(Records from a collection)
——————

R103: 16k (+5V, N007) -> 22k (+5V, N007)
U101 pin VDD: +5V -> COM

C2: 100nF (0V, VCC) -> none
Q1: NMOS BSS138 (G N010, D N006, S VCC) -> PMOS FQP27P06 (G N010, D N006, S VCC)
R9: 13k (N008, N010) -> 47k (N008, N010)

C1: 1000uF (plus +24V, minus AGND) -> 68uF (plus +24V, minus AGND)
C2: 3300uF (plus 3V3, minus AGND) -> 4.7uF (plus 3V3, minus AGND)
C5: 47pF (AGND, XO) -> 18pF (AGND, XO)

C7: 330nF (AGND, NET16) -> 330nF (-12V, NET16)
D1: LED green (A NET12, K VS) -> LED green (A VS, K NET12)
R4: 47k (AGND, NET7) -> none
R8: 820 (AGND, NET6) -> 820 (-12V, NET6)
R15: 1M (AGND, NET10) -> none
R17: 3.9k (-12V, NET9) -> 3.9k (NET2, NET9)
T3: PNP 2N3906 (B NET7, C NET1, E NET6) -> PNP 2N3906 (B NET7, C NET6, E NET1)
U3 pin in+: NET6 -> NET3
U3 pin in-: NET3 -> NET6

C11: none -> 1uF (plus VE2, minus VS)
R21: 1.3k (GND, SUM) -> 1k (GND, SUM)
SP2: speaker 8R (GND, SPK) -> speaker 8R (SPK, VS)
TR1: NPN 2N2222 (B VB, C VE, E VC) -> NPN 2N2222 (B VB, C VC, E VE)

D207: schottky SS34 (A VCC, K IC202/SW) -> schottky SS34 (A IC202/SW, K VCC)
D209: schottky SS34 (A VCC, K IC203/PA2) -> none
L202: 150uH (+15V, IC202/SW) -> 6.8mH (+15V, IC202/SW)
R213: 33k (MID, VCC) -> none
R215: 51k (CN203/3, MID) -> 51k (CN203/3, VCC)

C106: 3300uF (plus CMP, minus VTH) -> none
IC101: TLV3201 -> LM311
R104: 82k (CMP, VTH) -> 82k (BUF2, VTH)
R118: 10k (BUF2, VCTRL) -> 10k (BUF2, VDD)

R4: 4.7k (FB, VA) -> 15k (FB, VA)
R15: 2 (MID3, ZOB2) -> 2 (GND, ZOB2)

——————

_WHAT IS NEEDED_
The answer must be a word-for-word transcription of every record above.

_SOLUTION TO THIS PROBLEM_
R103: 16k (+5V, N007) -> 22k (+5V, N007)
U101 pin VDD: +5V -> COM

C2: 100nF (0V, VCC) -> none
Q1: NMOS BSS138 (G N010, D N006, S VCC) -> PMOS FQP27P06 (G N010, D N006, S VCC)
R9: 13k (N008, N010) -> 47k (N008, N010)

C1: 1000uF (plus +24V, minus AGND) -> 68uF (plus +24V, minus AGND)
C2: 3300uF (plus 3V3, minus AGND) -> 4.7uF (plus 3V3, minus AGND)
C5: 47pF (AGND, XO) -> 18pF (AGND, XO)

C7: 330nF (AGND, NET16) -> 330nF (-12V, NET16)
D1: LED green (A NET12, K VS) -> LED green (A VS, K NET12)
R4: 47k (AGND, NET7) -> none
R8: 820 (AGND, NET6) -> 820 (-12V, NET6)
R15: 1M (AGND, NET10) -> none
R17: 3.9k (-12V, NET9) -> 3.9k (NET2, NET9)
T3: PNP 2N3906 (B NET7, C NET1, E NET6) -> PNP 2N3906 (B NET7, C NET6, E NET1)
U3 pin in+: NET6 -> NET3
U3 pin in-: NET3 -> NET6

C11: none -> 1uF (plus VE2, minus VS)
R21: 1.3k (GND, SUM) -> 1k (GND, SUM)
SP2: speaker 8R (GND, SPK) -> speaker 8R (SPK, VS)
TR1: NPN 2N2222 (B VB, C VE, E VC) -> NPN 2N2222 (B VB, C VC, E VE)

D207: schottky SS34 (A VCC, K IC202/SW) -> schottky SS34 (A IC202/SW, K VCC)
D209: schottky SS34 (A VCC, K IC203/PA2) -> none
L202: 150uH (+15V, IC202/SW) -> 6.8mH (+15V, IC202/SW)
R213: 33k (MID, VCC) -> none
R215: 51k (CN203/3, MID) -> 51k (CN203/3, VCC)

C106: 3300uF (plus CMP, minus VTH) -> none
IC101: TLV3201 -> LM311
R104: 82k (CMP, VTH) -> 82k (BUF2, VTH)
R118: 10k (BUF2, VCTRL) -> 10k (BUF2, VDD)

R4: 4.7k (FB, VA) -> 15k (FB, VA)
R15: 2 (MID3, ZOB2) -> 2 (GND, ZOB2)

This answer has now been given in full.